## Your goal
Copy out every line of the data exactly; do not include the images.

[Colored object counts]
- - -

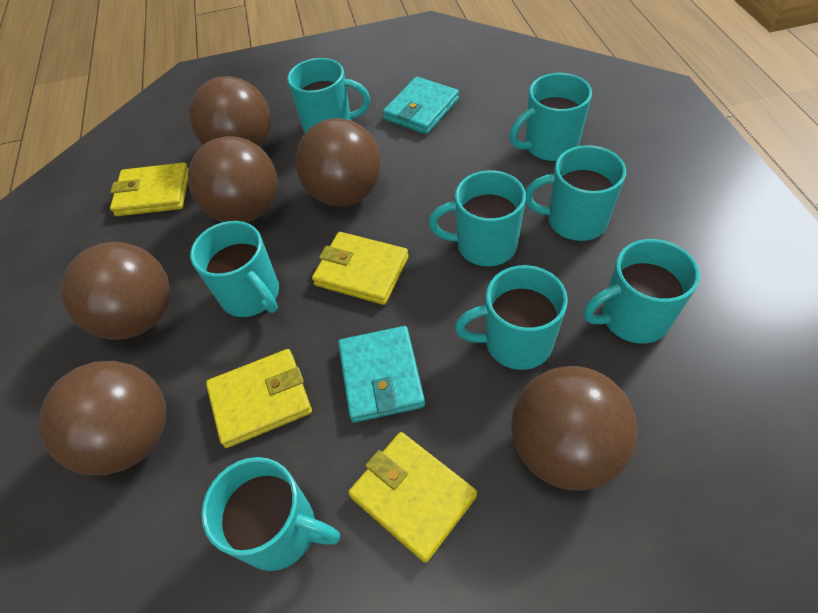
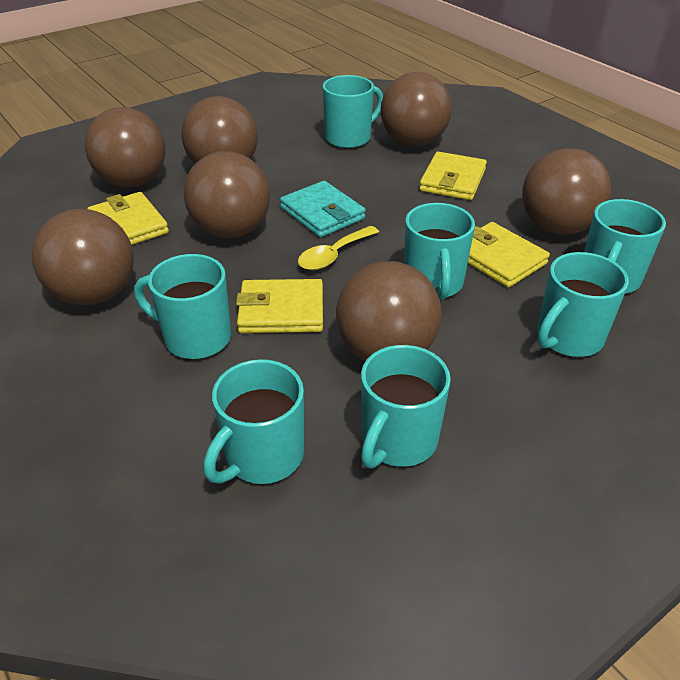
brown ball: 6 -> 7
turquoise mug: 8 -> 7
turquoise wallet: 2 -> 1
yellow spoon: 0 -> 1

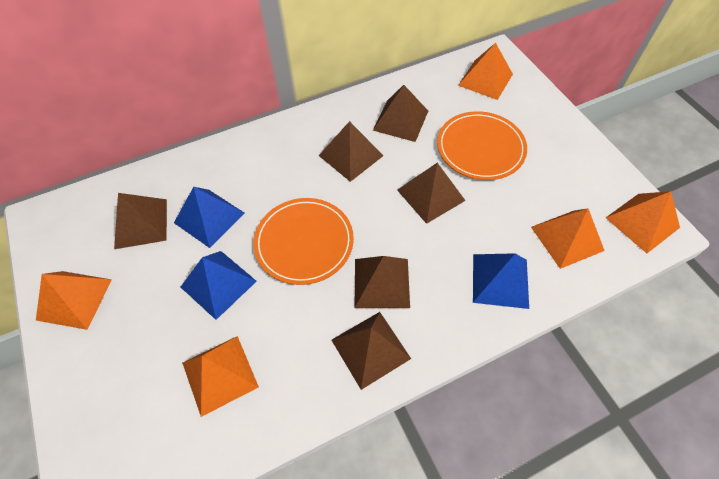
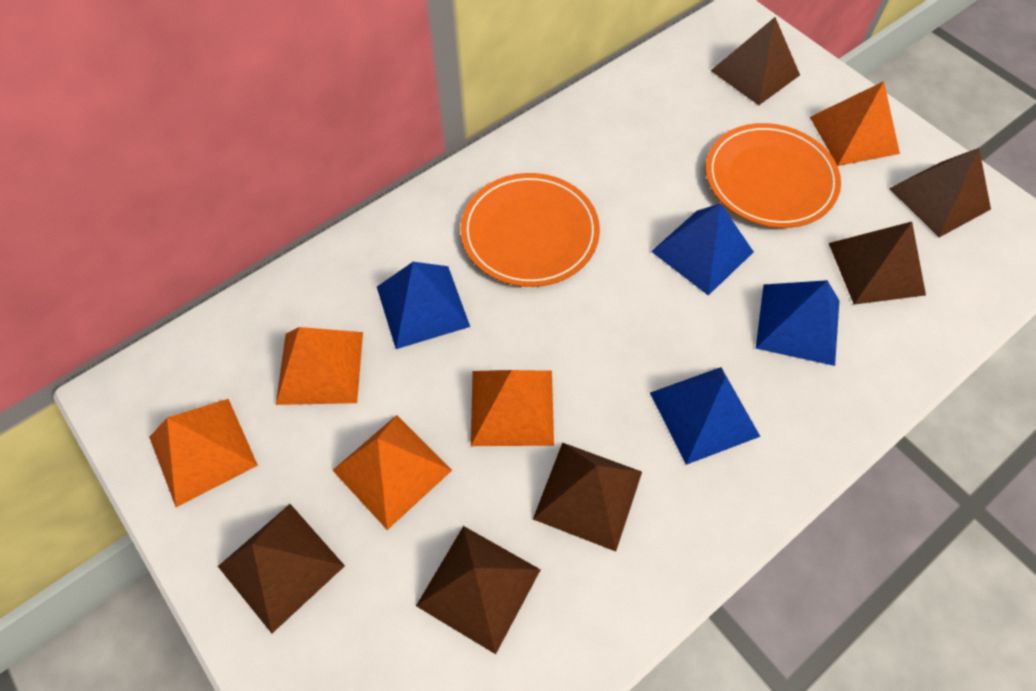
blue pyramid: 3 -> 4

- - -

## Result of the exercise
brown ball: 6 -> 7
turquoise mug: 8 -> 7
turquoise wallet: 2 -> 1
yellow spoon: 0 -> 1

blue pyramid: 3 -> 4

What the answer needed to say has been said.